((
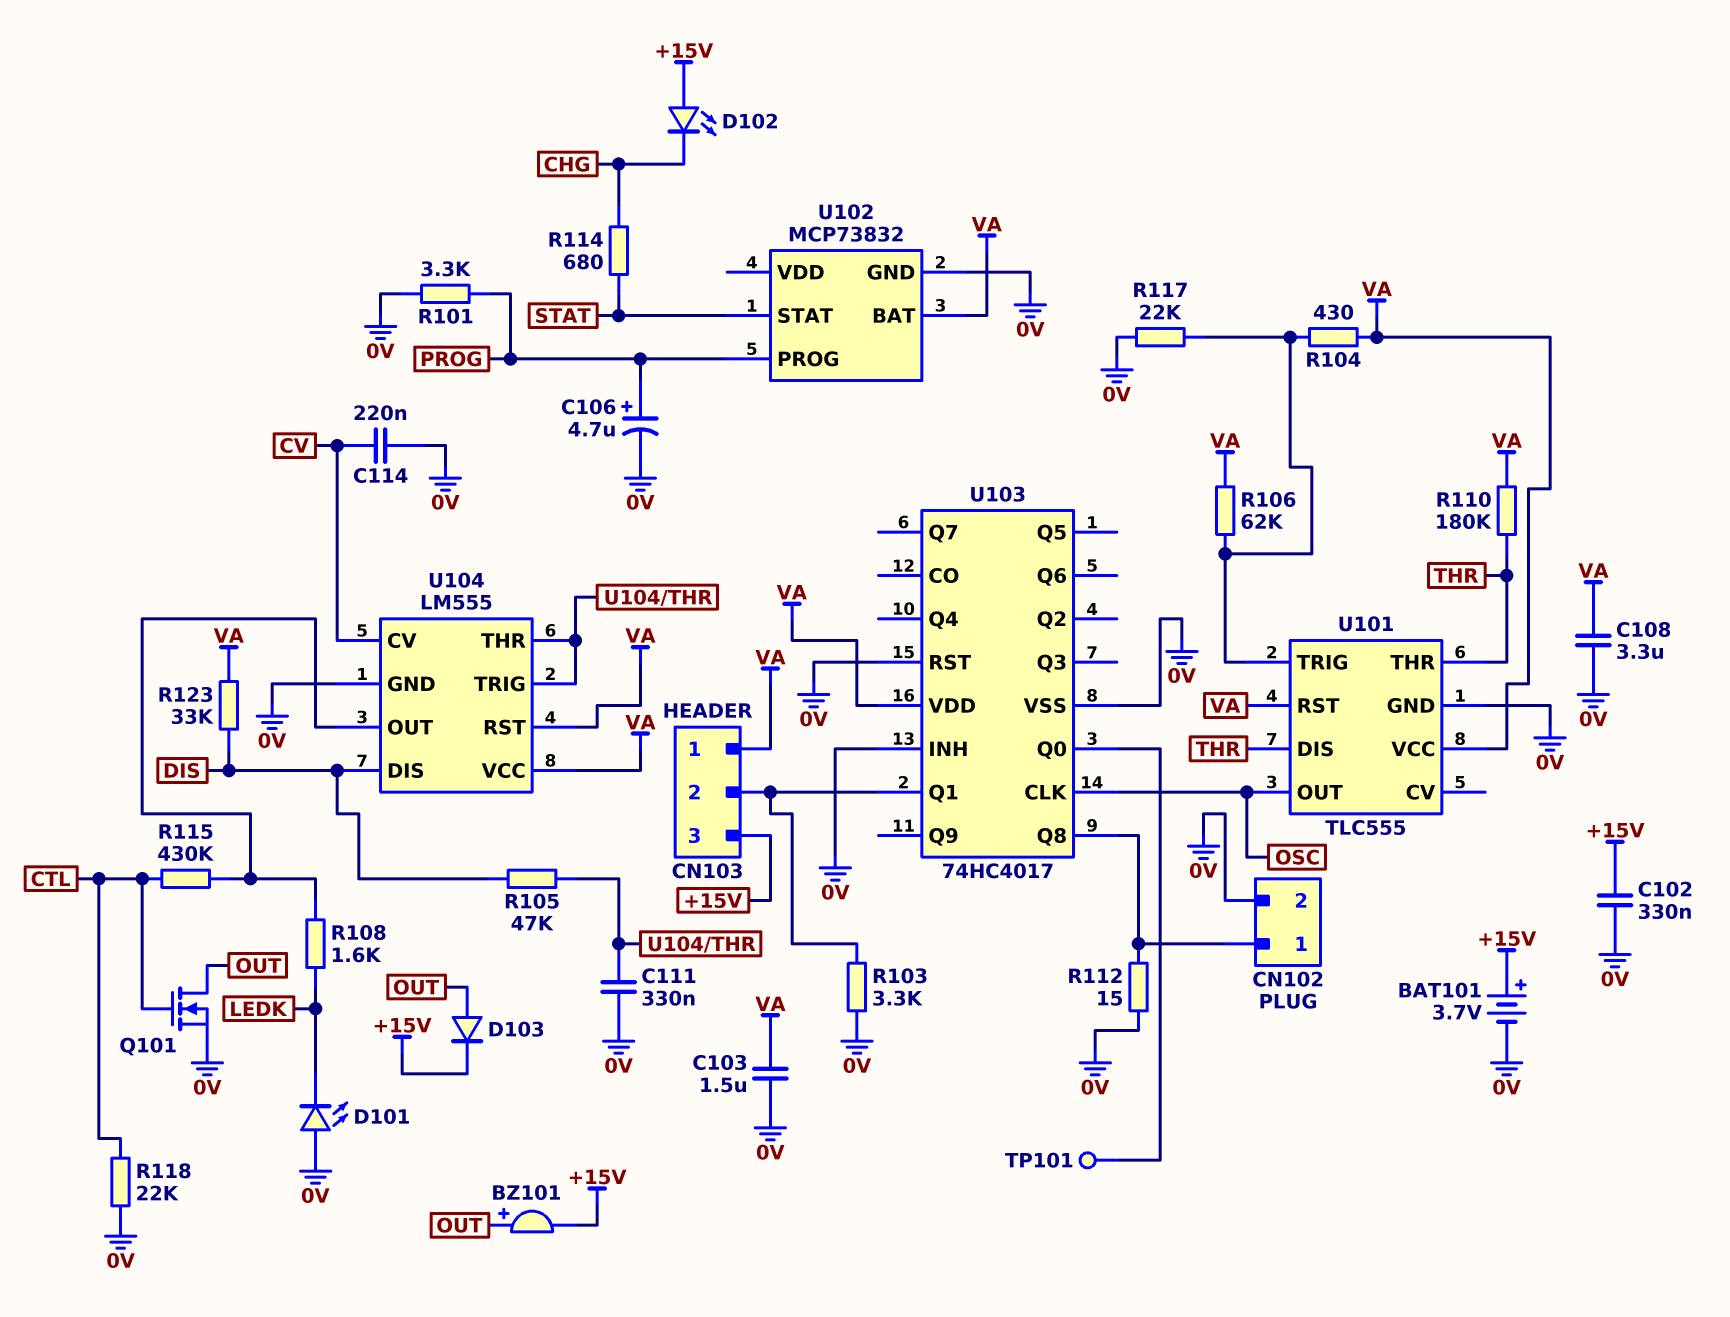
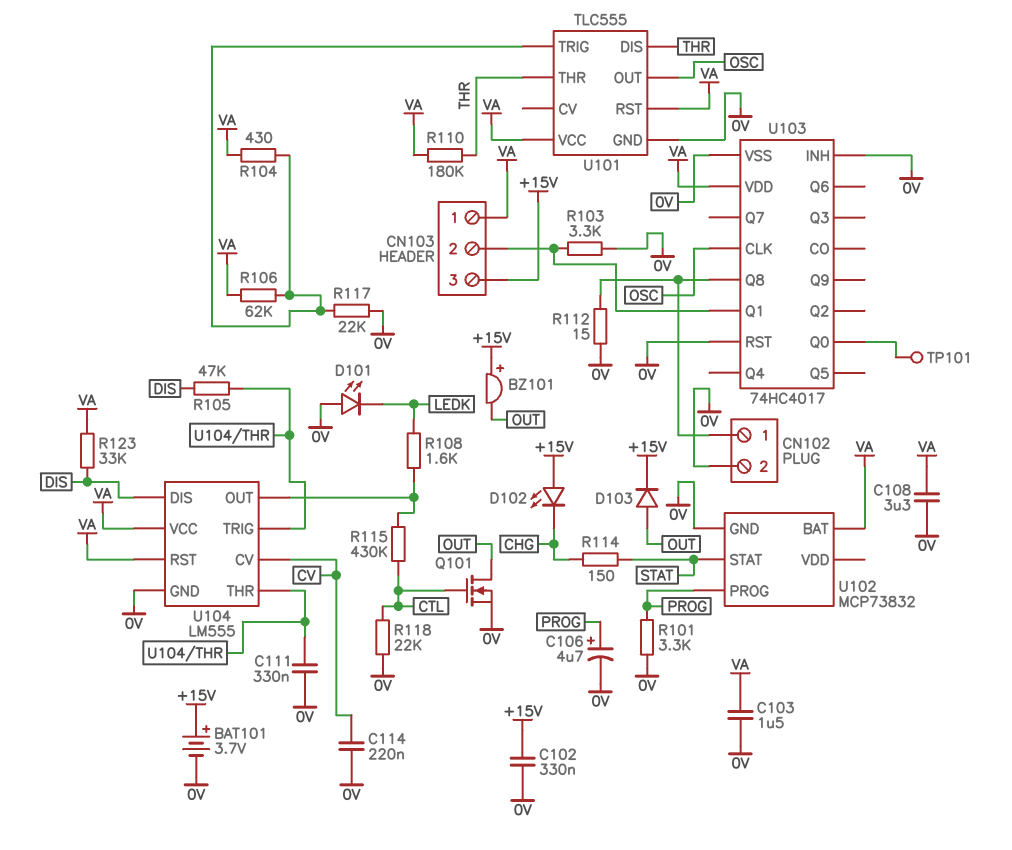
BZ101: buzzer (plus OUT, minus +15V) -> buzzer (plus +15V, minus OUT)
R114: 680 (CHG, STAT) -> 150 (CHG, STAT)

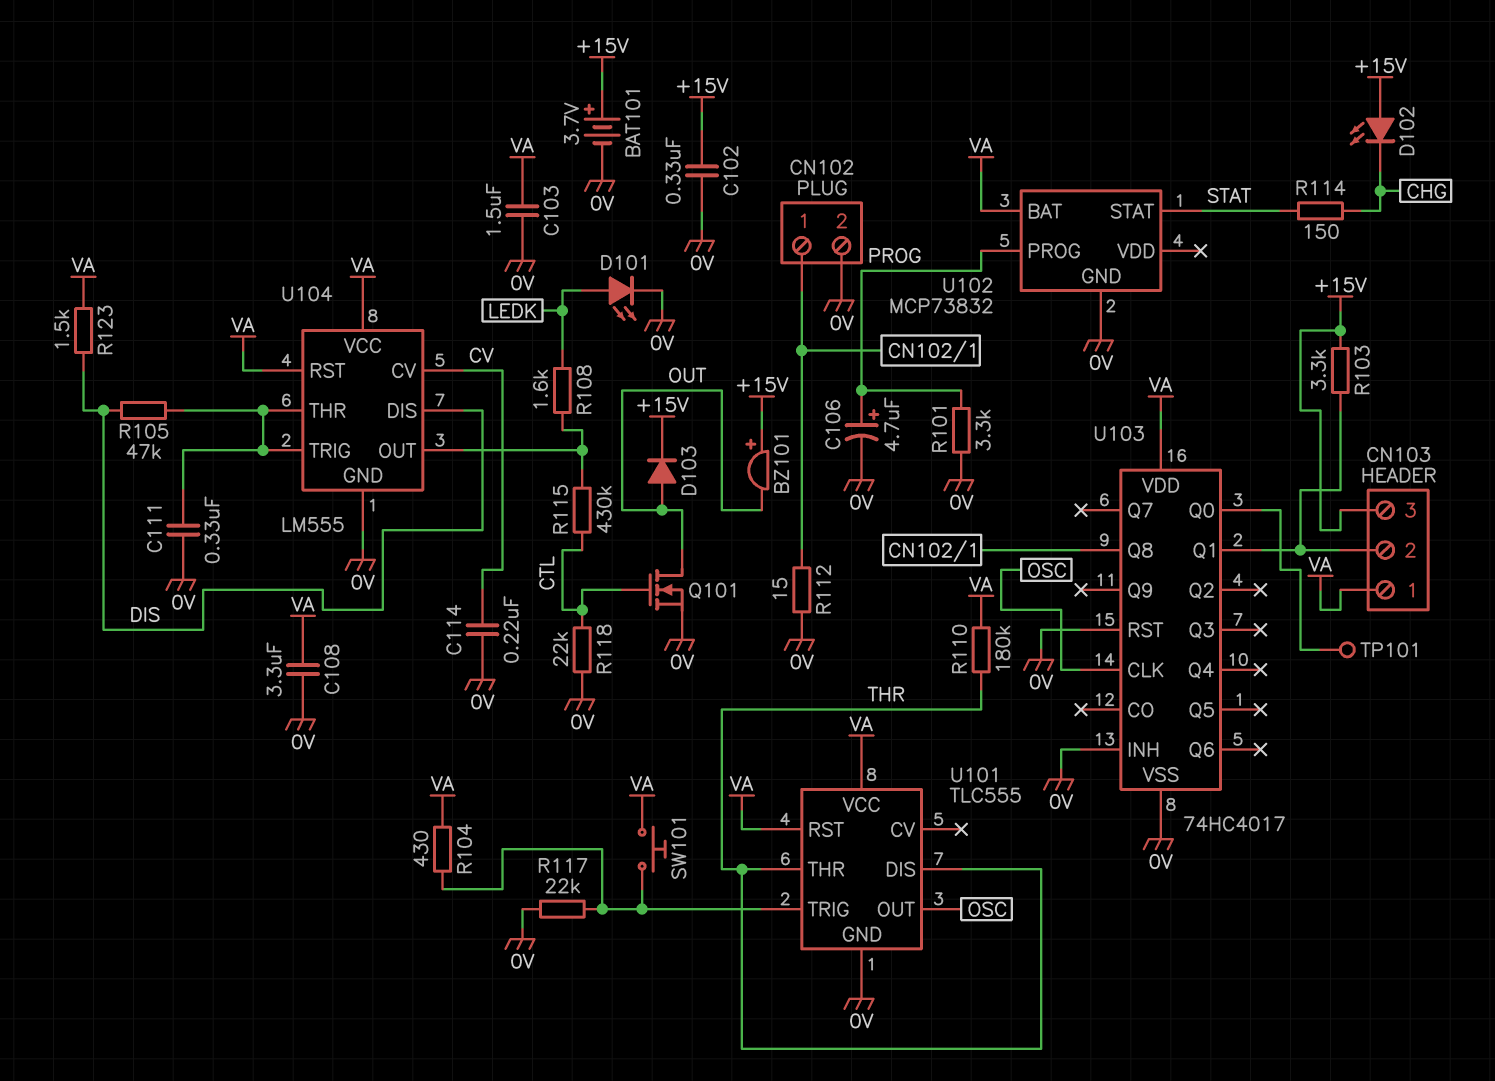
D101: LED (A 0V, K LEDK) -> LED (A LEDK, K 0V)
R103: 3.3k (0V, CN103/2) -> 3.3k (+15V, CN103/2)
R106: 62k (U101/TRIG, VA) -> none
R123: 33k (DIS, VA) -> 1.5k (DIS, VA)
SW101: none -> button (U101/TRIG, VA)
))
### Task goal
Begin at the line containing "R114: 680 (CHG, STAT) -> 150 (CHG, STAT)" and transcribe exactly every line through the end of the records, both ends included, leaving the pictures out.

### Output of the task
R114: 680 (CHG, STAT) -> 150 (CHG, STAT)

D101: LED (A 0V, K LEDK) -> LED (A LEDK, K 0V)
R103: 3.3k (0V, CN103/2) -> 3.3k (+15V, CN103/2)
R106: 62k (U101/TRIG, VA) -> none
R123: 33k (DIS, VA) -> 1.5k (DIS, VA)
SW101: none -> button (U101/TRIG, VA)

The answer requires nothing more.